• Supplied entries:
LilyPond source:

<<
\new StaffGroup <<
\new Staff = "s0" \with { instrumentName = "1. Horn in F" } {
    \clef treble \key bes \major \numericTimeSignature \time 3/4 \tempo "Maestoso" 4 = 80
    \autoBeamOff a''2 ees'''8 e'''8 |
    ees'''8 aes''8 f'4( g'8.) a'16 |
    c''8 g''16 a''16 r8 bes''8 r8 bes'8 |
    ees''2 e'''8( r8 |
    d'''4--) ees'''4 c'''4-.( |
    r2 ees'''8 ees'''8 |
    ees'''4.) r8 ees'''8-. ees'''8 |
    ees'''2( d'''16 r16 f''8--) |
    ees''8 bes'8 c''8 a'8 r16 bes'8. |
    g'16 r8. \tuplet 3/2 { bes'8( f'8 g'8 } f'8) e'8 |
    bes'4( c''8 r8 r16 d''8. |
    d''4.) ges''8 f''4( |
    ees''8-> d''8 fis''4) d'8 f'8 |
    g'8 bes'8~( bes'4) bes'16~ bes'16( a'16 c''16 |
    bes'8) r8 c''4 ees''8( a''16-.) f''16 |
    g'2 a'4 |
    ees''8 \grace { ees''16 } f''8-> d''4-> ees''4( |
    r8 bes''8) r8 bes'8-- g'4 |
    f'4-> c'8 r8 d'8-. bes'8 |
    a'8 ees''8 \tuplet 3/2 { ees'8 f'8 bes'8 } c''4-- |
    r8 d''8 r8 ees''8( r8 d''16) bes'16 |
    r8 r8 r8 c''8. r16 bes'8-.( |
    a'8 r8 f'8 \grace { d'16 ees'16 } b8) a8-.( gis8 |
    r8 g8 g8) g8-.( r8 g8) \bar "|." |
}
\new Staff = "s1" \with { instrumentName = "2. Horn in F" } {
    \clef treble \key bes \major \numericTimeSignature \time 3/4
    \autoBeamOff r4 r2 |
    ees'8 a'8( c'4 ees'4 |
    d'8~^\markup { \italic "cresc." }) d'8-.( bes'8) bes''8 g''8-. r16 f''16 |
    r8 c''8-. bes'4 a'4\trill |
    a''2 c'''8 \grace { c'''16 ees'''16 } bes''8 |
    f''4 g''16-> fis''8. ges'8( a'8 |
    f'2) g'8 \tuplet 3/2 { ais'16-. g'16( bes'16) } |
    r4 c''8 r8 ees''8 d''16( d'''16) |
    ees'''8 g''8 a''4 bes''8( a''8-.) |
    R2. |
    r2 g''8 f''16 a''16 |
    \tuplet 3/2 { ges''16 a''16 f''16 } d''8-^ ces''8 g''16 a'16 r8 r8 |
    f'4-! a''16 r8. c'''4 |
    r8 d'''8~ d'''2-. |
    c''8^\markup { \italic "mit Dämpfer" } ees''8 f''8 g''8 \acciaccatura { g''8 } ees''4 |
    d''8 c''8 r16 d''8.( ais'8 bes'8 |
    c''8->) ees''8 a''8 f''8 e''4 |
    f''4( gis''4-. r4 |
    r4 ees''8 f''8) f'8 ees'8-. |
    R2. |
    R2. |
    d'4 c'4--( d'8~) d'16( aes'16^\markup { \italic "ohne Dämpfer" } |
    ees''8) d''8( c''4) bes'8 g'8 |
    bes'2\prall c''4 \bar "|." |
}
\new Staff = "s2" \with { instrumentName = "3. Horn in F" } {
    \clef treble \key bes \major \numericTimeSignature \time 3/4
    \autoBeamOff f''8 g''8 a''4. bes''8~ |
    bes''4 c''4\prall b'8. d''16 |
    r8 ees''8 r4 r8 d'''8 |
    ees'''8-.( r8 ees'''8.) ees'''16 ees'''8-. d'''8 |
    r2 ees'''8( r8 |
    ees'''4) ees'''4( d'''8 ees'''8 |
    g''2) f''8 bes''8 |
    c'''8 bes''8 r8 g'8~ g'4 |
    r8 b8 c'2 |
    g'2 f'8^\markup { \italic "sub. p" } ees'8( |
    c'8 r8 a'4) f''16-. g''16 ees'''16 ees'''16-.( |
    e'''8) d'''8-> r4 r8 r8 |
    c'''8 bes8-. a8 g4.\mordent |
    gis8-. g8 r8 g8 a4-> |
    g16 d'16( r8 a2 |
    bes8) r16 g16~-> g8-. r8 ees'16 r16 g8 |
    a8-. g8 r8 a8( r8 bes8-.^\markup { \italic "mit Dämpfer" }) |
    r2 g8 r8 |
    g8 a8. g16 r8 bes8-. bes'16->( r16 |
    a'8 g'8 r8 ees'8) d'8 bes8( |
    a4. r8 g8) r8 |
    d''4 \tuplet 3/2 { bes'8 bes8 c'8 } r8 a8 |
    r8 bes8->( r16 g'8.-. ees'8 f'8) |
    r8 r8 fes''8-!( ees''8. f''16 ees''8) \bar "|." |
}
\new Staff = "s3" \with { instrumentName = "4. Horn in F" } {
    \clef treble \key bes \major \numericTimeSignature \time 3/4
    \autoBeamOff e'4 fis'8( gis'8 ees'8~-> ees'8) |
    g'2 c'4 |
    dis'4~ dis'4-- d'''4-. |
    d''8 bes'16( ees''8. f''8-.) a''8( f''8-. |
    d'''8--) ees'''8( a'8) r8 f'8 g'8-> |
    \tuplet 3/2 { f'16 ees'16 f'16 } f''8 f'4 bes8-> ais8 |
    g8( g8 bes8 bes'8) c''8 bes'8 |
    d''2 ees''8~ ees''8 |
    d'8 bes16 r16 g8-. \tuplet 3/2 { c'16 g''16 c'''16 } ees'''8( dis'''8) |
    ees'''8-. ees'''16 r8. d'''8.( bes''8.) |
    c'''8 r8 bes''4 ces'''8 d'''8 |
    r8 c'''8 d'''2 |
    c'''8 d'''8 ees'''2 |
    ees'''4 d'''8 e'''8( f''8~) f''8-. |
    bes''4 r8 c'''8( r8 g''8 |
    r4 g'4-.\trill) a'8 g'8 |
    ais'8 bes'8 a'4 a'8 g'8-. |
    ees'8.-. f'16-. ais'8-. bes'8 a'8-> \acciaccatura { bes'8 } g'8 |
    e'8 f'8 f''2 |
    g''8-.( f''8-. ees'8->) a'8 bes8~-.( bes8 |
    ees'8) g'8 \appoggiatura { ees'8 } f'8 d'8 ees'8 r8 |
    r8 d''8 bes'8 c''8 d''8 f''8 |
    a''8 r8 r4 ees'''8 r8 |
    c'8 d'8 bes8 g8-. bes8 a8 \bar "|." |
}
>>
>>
---
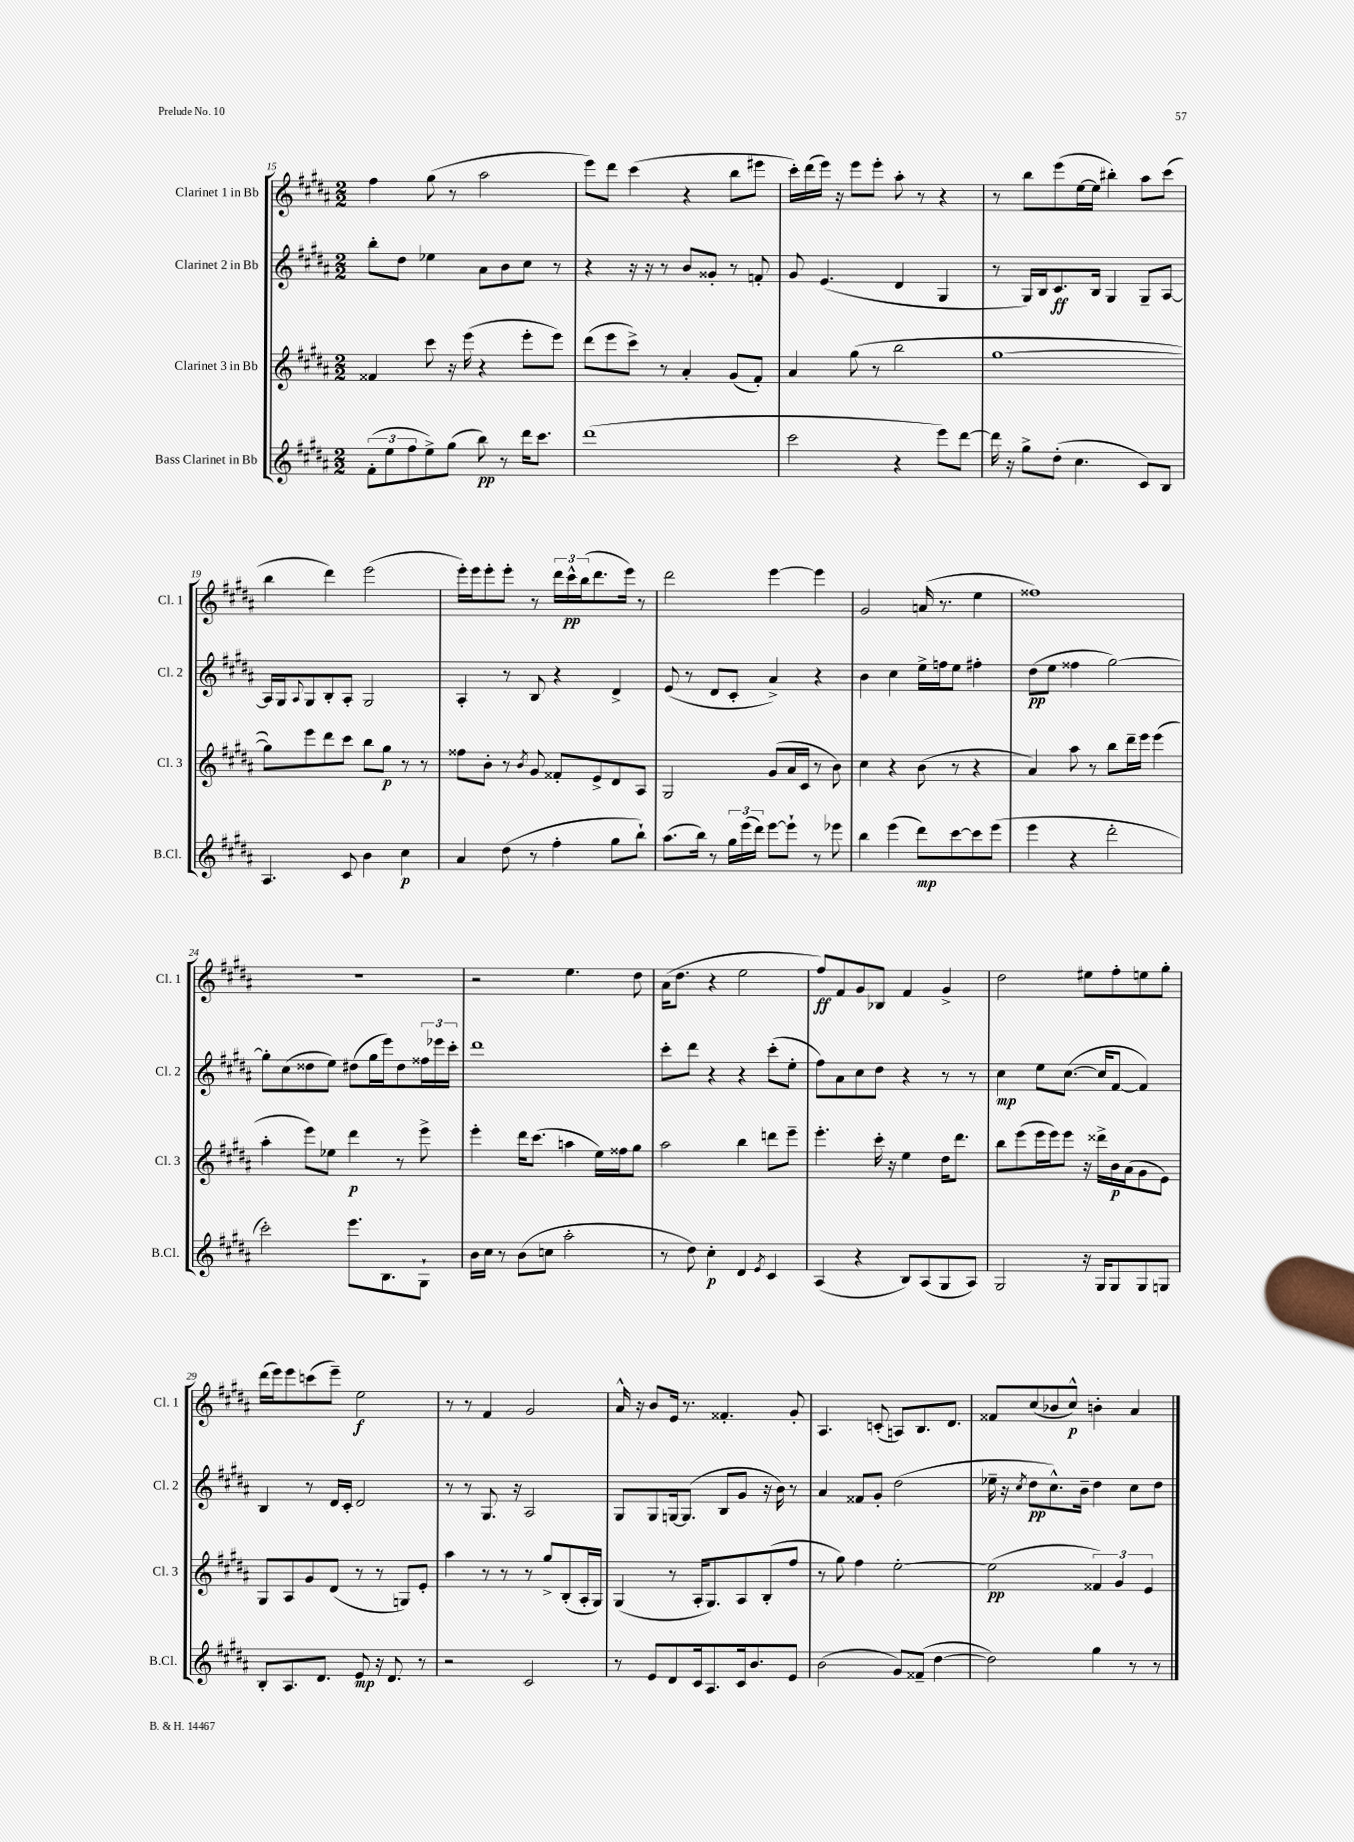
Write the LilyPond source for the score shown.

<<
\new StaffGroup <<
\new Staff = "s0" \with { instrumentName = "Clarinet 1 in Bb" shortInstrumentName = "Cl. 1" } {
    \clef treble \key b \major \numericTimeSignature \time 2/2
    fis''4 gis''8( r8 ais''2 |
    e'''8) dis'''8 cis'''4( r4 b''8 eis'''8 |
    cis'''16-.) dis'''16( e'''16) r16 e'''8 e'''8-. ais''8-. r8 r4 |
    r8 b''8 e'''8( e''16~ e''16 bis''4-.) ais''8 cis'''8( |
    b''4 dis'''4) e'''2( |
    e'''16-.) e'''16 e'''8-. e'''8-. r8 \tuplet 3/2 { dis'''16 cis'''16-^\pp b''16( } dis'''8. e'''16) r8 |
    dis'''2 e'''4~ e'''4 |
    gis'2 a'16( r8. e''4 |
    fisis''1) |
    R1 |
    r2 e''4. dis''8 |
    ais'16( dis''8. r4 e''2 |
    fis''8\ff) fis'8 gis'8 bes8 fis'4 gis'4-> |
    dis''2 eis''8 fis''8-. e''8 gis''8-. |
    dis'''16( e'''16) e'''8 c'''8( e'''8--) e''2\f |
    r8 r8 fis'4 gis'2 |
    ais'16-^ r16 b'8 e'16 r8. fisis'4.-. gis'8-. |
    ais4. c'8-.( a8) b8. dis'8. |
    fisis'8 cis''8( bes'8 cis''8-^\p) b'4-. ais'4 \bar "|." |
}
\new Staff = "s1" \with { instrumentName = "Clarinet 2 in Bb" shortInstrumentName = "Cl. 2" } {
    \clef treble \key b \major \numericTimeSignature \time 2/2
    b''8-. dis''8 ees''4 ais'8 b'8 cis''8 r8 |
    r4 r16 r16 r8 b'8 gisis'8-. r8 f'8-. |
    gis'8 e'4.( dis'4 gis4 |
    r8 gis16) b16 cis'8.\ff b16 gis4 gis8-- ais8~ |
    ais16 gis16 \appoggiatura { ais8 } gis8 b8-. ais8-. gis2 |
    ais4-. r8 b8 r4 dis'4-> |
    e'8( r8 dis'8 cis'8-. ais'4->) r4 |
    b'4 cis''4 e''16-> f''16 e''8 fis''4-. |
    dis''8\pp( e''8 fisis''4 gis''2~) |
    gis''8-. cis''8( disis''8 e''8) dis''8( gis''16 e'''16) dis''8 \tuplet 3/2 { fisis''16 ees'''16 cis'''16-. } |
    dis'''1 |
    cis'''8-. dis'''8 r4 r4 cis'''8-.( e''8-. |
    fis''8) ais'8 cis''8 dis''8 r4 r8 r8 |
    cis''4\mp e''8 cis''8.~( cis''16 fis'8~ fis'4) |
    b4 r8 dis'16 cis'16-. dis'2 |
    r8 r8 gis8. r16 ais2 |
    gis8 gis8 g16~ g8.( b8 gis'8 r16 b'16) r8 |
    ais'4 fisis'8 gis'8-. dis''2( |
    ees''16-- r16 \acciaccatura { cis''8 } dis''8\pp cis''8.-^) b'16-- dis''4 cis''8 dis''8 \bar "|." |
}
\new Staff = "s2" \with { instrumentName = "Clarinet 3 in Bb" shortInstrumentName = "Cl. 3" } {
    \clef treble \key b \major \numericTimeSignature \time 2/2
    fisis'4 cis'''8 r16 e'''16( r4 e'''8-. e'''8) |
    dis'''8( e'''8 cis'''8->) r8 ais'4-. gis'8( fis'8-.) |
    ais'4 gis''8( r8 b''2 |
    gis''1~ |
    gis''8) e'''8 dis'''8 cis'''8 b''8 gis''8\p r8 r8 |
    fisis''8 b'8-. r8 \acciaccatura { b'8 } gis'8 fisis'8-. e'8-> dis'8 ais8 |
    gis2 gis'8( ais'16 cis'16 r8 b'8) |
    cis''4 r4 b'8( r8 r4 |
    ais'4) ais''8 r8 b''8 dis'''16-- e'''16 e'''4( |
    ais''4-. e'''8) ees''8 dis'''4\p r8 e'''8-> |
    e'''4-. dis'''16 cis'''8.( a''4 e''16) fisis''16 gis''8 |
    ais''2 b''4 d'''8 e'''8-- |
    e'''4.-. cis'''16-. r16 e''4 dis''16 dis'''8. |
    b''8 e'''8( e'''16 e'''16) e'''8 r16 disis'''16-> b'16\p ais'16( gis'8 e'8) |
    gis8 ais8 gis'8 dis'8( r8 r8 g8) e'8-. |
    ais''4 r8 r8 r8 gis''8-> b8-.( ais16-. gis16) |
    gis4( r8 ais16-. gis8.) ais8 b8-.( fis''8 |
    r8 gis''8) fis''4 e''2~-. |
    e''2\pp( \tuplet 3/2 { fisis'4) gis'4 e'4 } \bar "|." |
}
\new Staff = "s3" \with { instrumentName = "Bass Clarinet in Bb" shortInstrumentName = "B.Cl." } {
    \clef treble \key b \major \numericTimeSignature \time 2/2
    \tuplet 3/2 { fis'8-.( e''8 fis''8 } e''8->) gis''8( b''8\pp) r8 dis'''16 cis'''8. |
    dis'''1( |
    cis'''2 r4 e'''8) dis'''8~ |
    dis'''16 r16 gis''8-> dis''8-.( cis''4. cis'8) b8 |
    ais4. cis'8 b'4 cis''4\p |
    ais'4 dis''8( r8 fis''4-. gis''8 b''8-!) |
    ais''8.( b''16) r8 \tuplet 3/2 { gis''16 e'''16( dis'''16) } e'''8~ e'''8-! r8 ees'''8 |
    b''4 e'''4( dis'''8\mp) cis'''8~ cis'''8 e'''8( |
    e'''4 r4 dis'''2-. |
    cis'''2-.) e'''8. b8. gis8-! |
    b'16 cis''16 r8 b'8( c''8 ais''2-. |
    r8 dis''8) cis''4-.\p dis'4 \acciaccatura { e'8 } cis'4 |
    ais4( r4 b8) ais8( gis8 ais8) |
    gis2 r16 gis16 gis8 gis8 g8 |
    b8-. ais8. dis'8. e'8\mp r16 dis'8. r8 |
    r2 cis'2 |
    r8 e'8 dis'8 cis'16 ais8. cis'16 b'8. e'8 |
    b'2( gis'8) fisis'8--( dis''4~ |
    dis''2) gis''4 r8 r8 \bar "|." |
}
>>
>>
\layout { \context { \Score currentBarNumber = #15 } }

• Instruction:
Count the lines in the rows above that contain the string "Dämpfer", and reply with that number alone.

• Full solution:
3